§ WHAT IS REQUIRED
In the records below, take the line containing "BT3: JDY-31 -> HC-06" and every line following it, and write them out exactly.

Top of THE INPUT

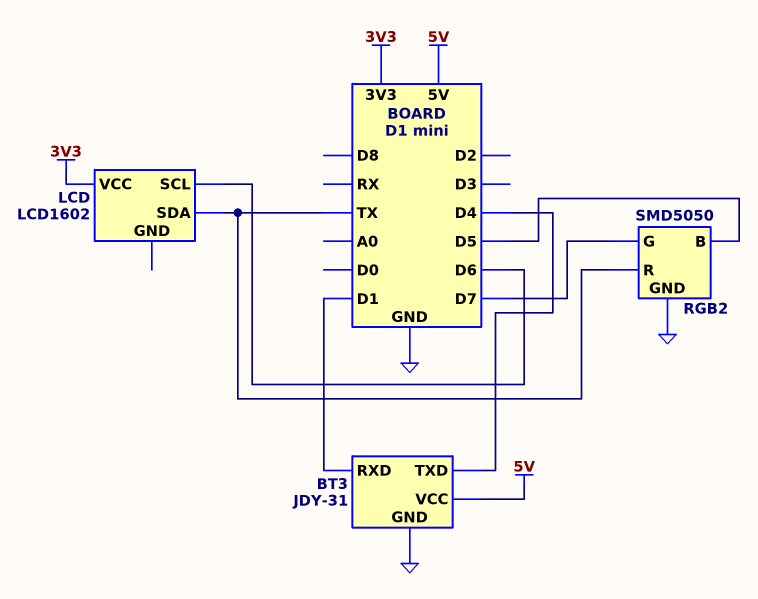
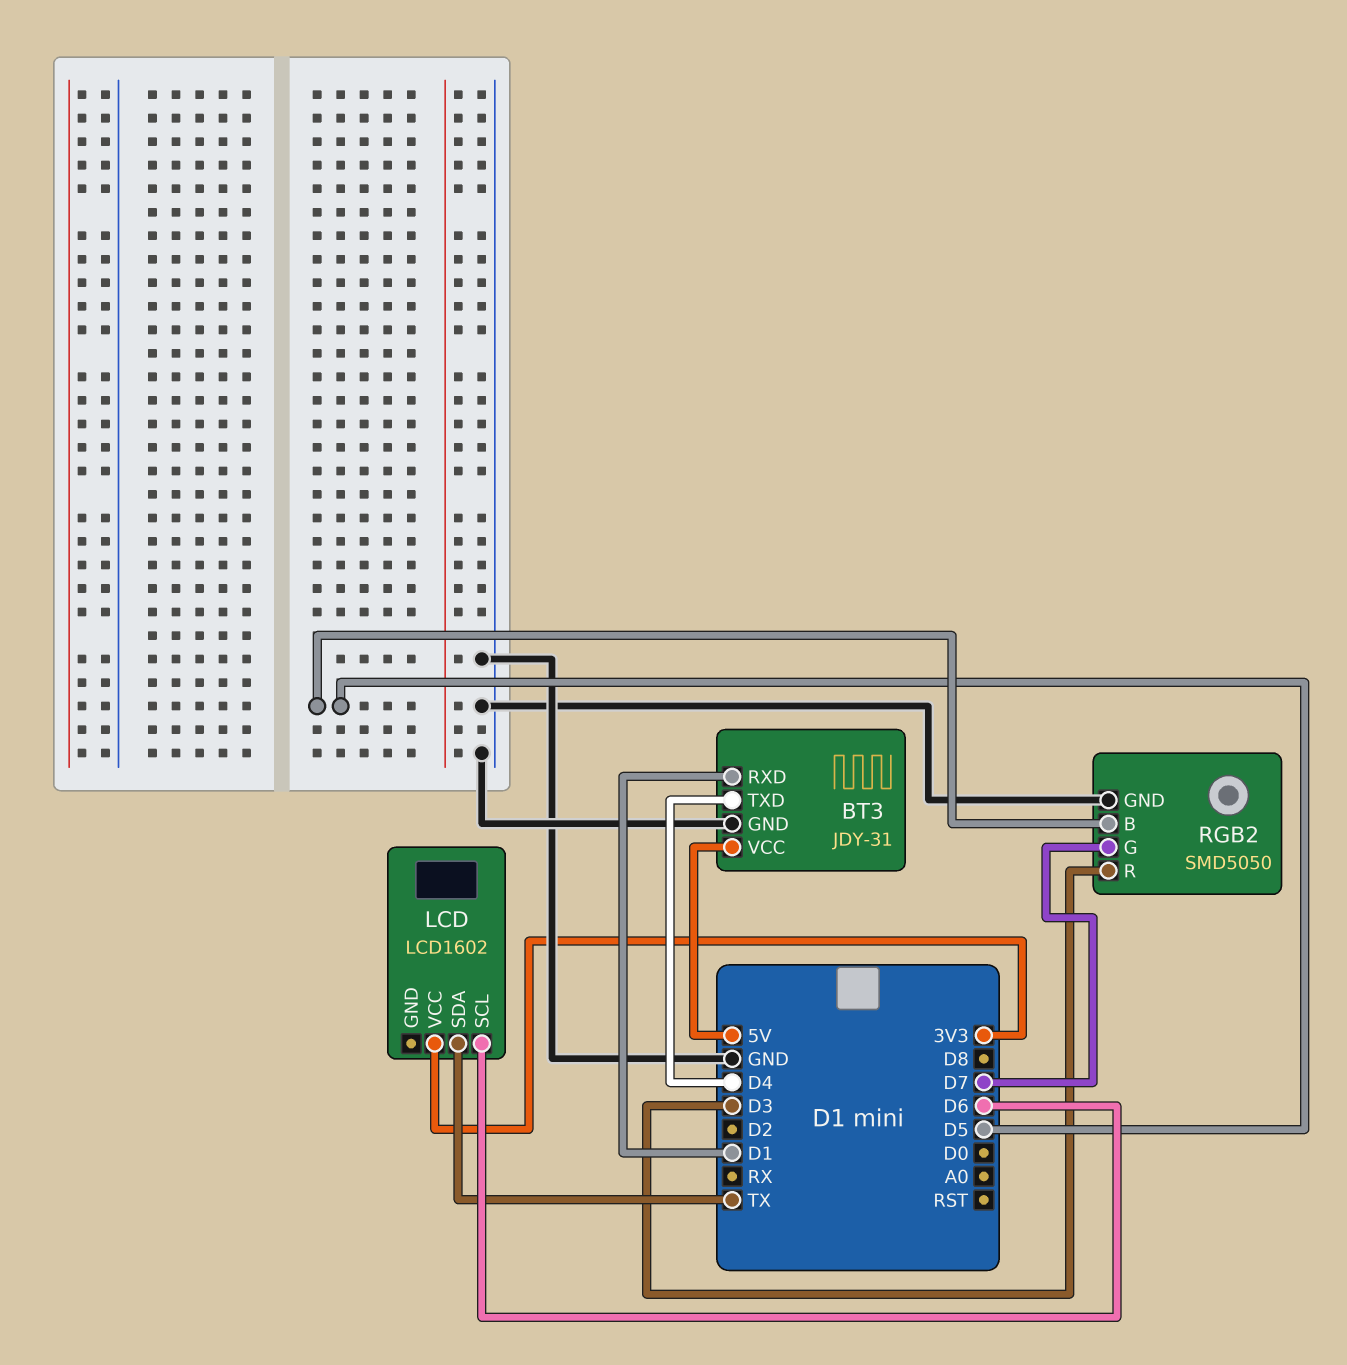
RGB2 pin R: TX -> D3

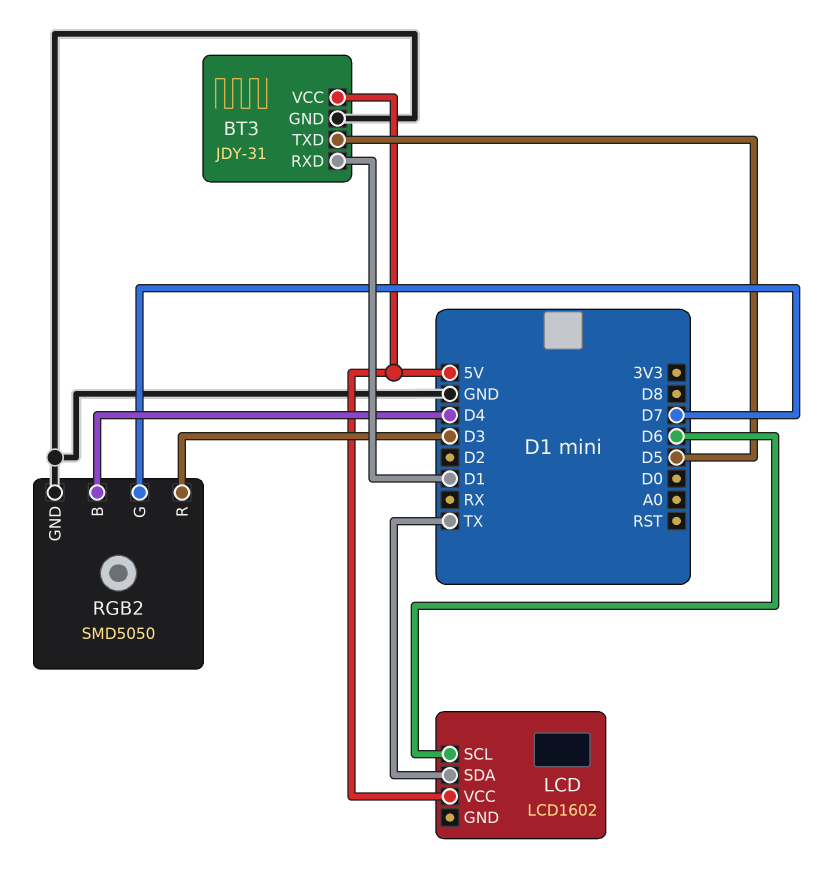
BT3 pin TXD: D4 -> D5
LCD pin VCC: 3V3 -> 5V
RGB2 pin B: D5 -> D4

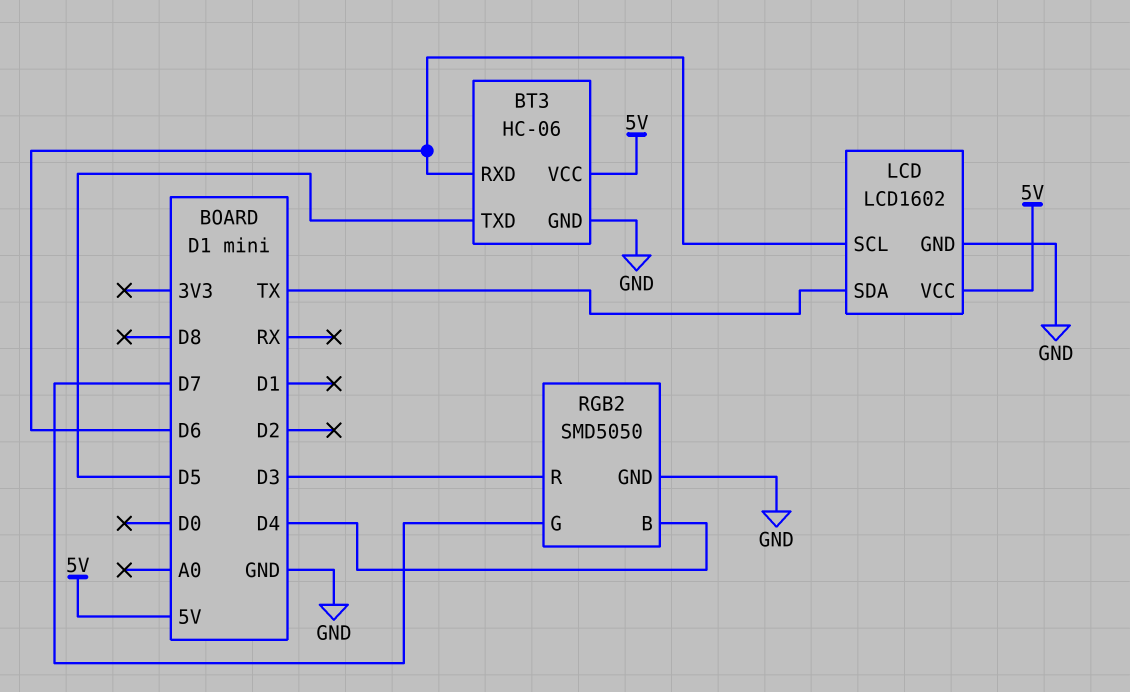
BT3: JDY-31 -> HC-06
BT3 pin RXD: D1 -> D6
LCD pin GND: none -> GND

Bottom of THE INPUT

§ RESPONSE BELOW
BT3: JDY-31 -> HC-06
BT3 pin RXD: D1 -> D6
LCD pin GND: none -> GND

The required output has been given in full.